Information provided section start

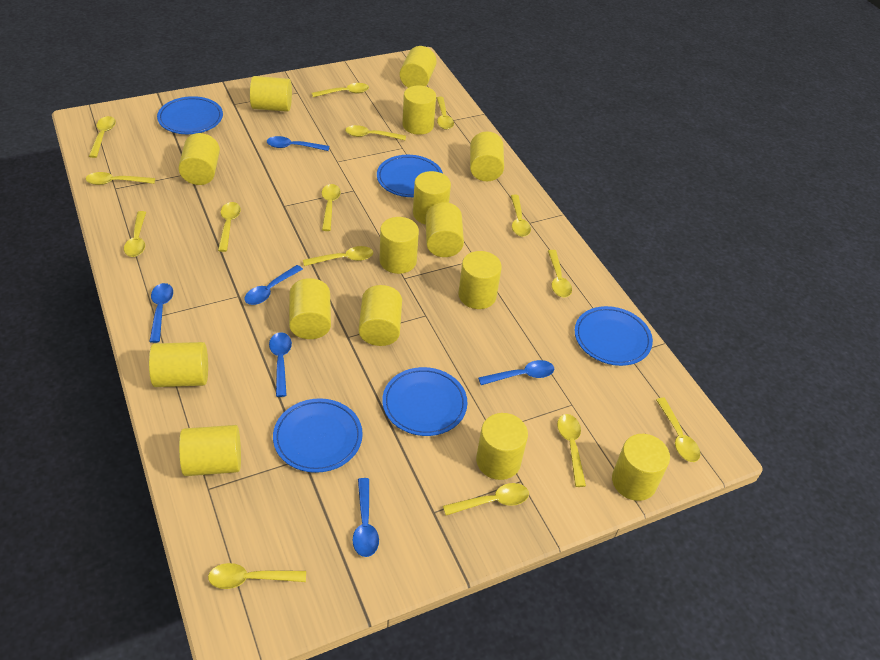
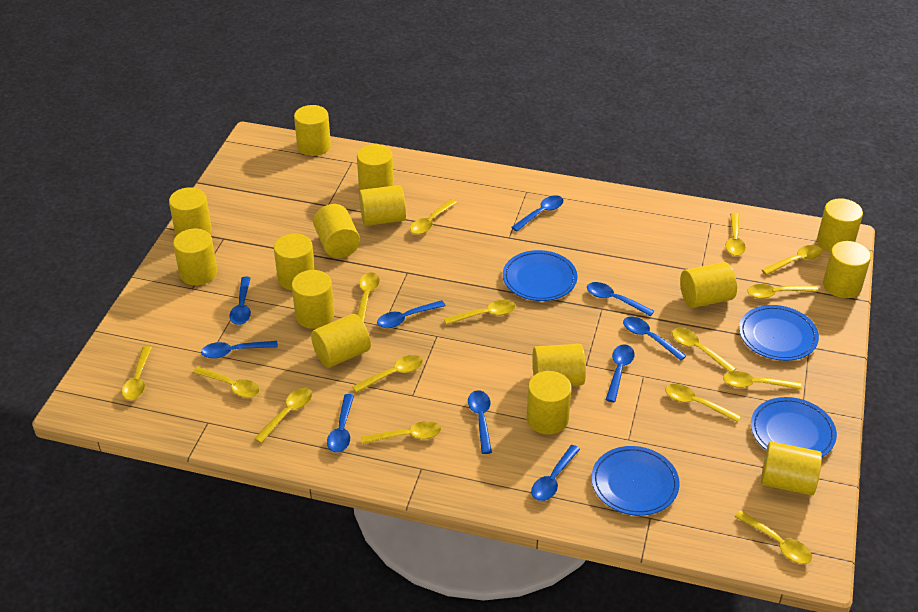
blue plate: 5 -> 4
blue spoon: 6 -> 10

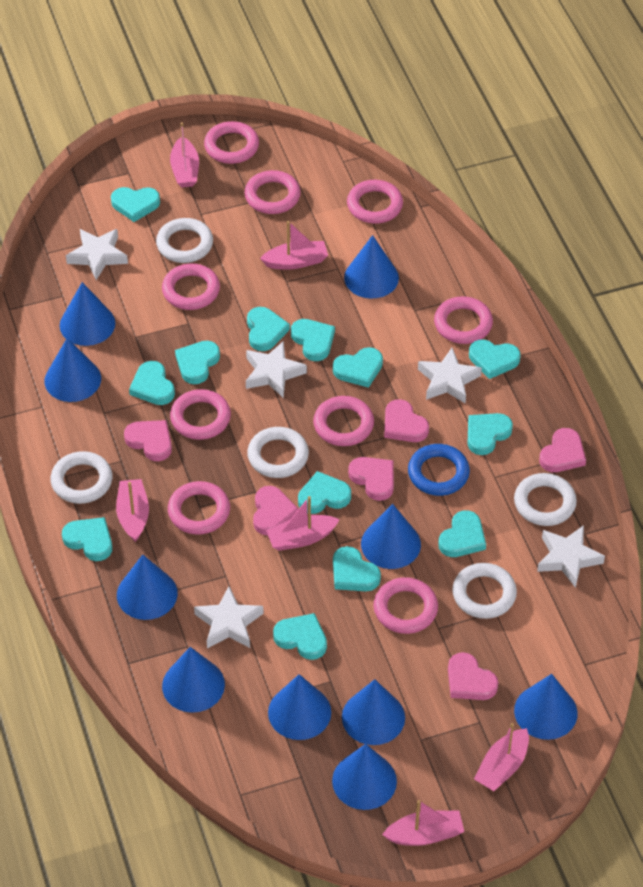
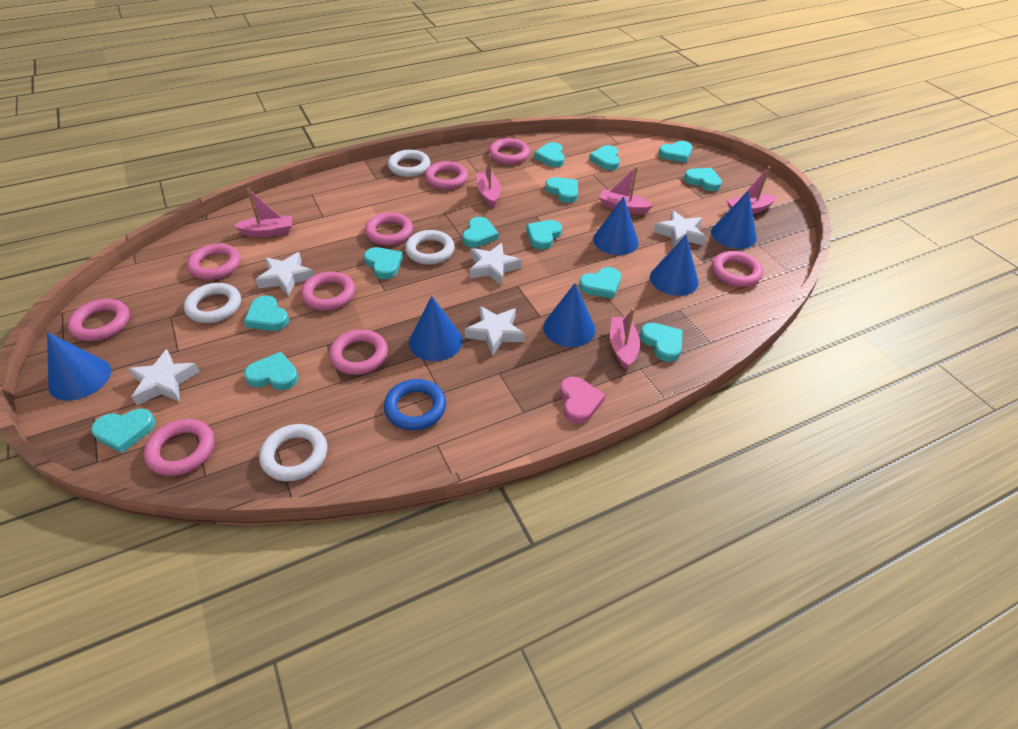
blue cone: 10 -> 6
pink boat: 6 -> 5
pink heart: 6 -> 1
white ring: 5 -> 4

Information provided section end

§ **What is being asked**: Could you set down every entry again exactly as written, leaving out any pictures?

§ **Answer to this exercise**:
blue plate: 5 -> 4
blue spoon: 6 -> 10

blue cone: 10 -> 6
pink boat: 6 -> 5
pink heart: 6 -> 1
white ring: 5 -> 4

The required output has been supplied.